Please return the lines below verbatim, beginning at the one that has "black glue stick [232,489,285,546] -> none" and stopping after the one that has "blue headphones [246,97,348,181]", and add no other lines.

RECORDS TO USE:
————

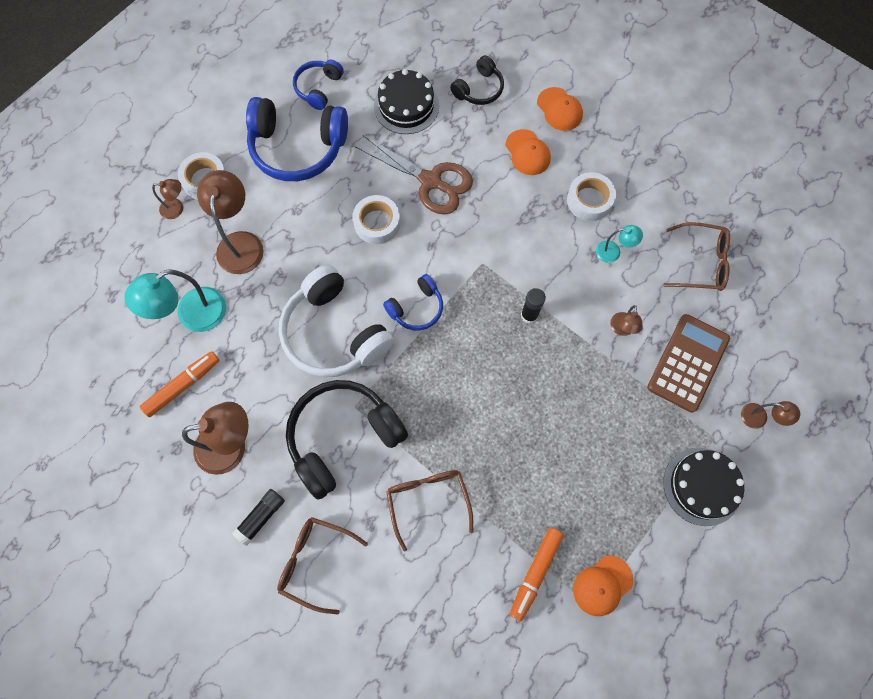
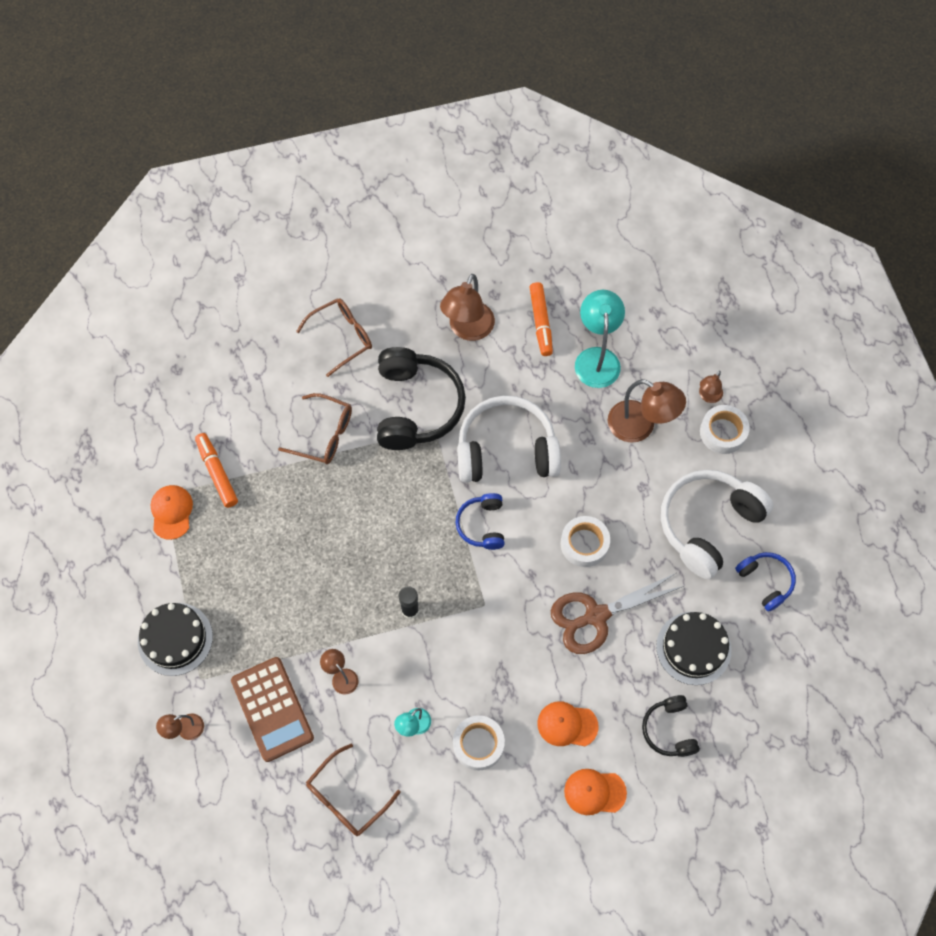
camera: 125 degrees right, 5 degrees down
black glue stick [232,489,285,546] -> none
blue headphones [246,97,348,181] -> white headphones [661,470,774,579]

————

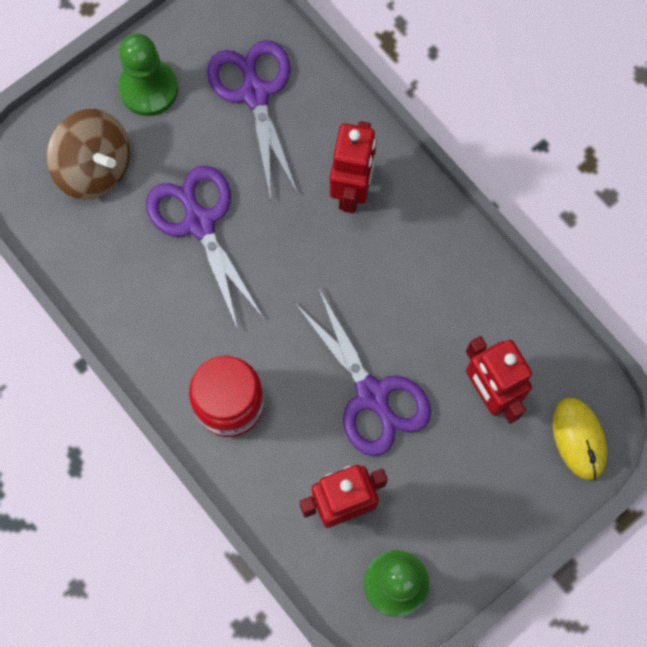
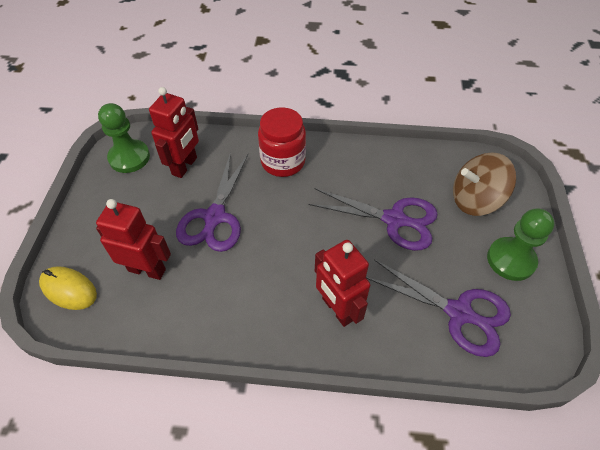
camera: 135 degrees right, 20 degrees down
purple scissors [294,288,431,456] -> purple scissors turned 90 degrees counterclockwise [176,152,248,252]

————

TASK SOLUTION:
black glue stick [232,489,285,546] -> none
blue headphones [246,97,348,181] -> white headphones [661,470,774,579]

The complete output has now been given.